=== Section Start ===
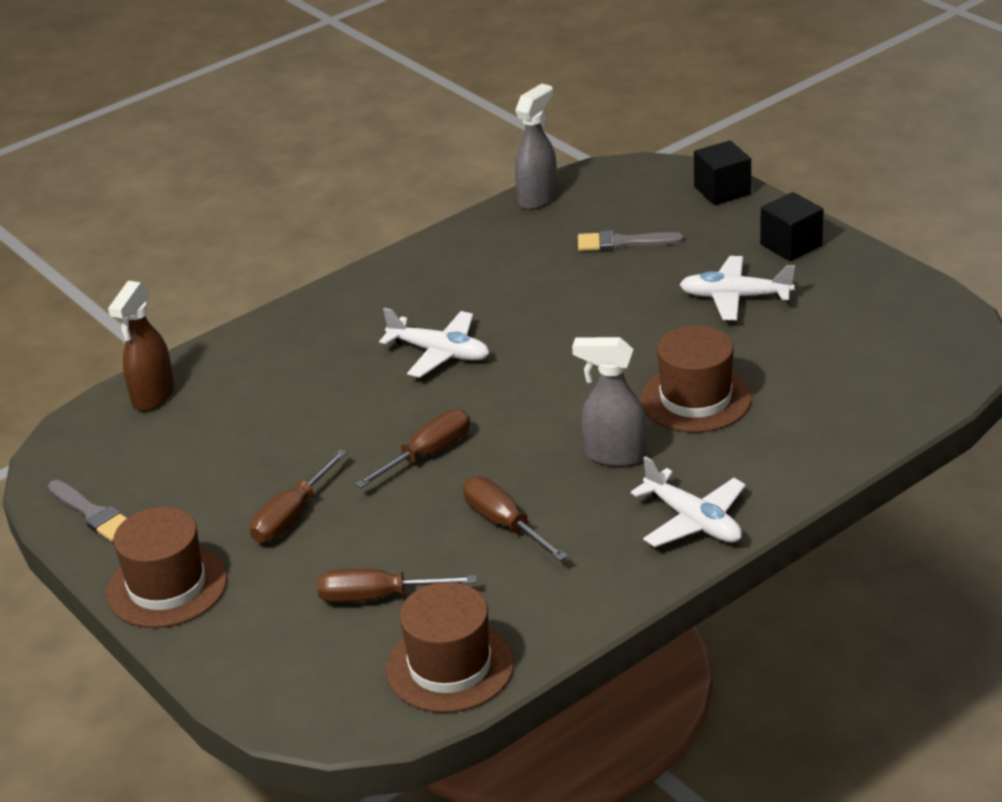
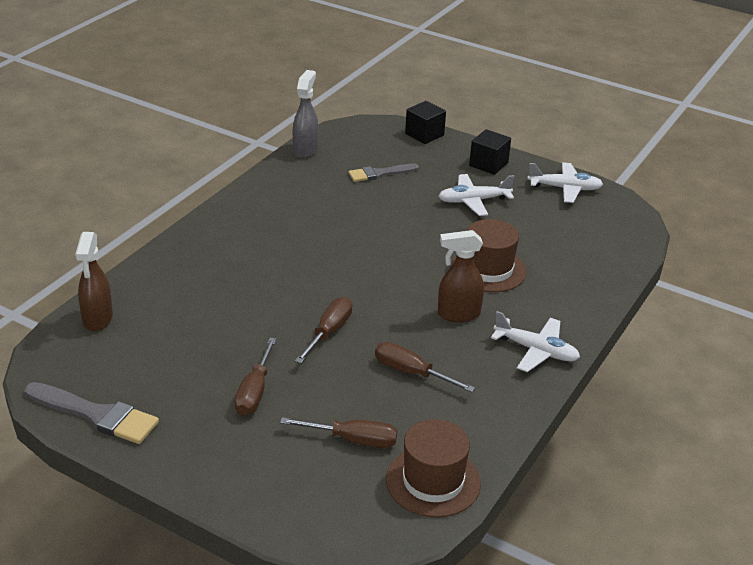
camera: 25 degrees left, 0 degrees up
(93, 514) = (96, 415): grey brush -> grey brush, size x1.52
(167, 586) = (187, 460): brown hat -> none
(378, 597) = (352, 440): brown screwdriver -> brown screwdriver turned 150 degrees counterclockwise
(439, 353) = (297, 261): white plane -> white plane (565, 188)
(614, 455) = (458, 314): grey spray bottle -> brown spray bottle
=== Section End ===
What the task requires.
Whenever the word "grey" shows up in a line of the entries, copy that line.

Result of the task.
(93, 514) = (96, 415): grey brush -> grey brush, size x1.52
(614, 455) = (458, 314): grey spray bottle -> brown spray bottle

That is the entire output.